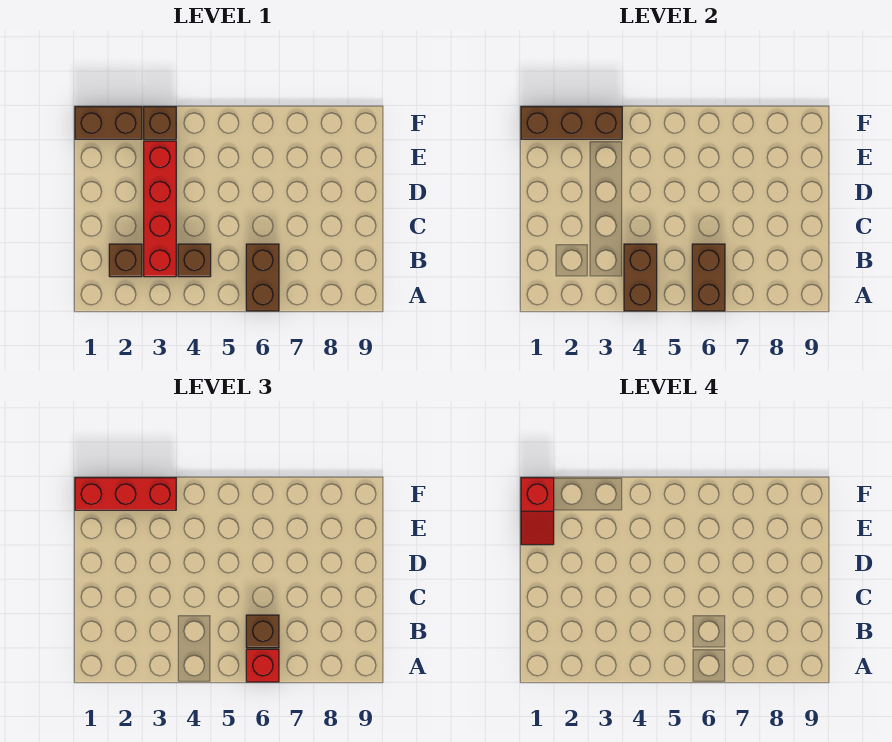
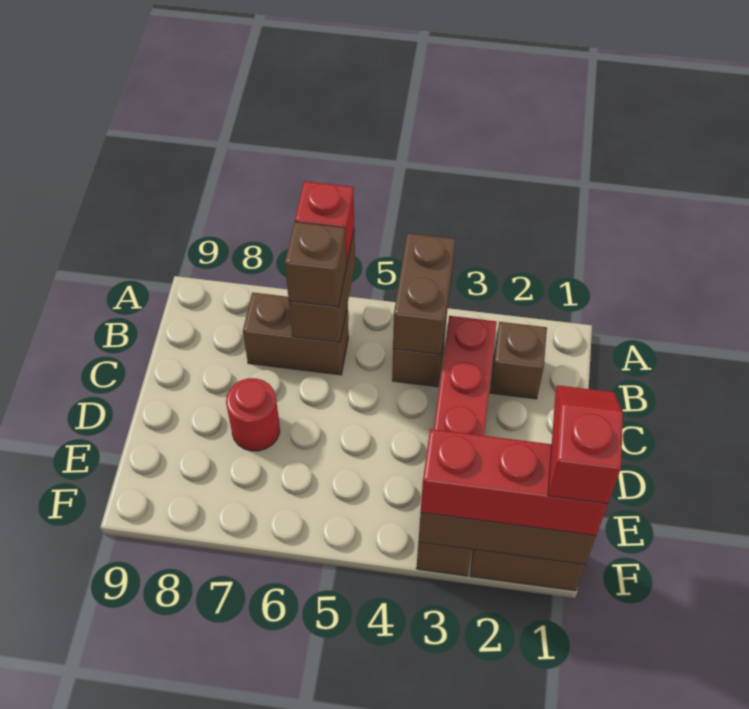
brown brick A6:B6 level 1 -> brown brick B6:B7 level 1
none -> red round brick D7 level 1

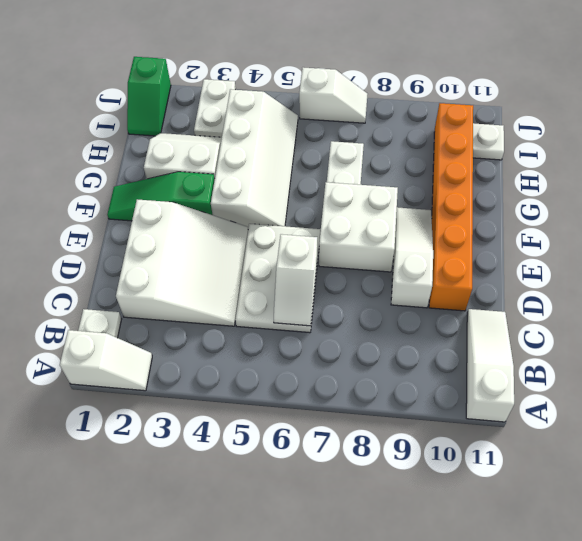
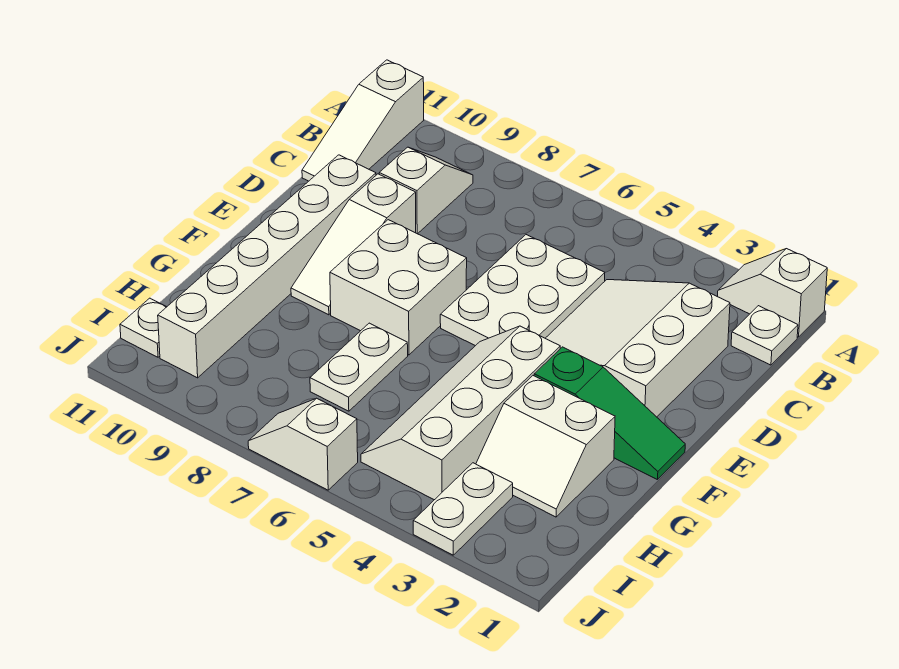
white slope C6:D6 level 2 top D -> white slope B9:C9 level 1 top C
orange brick D10:I10 level 1 -> white brick D10:I10 level 1
green slope I1:J1 level 1 top J -> none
____________
▶ [EXERCISE PROMPT]:
Search the material for the word "none" and copy each line where it occurs.

▶ [EXPECTED ANSWER]:
none -> red round brick D7 level 1
green slope I1:J1 level 1 top J -> none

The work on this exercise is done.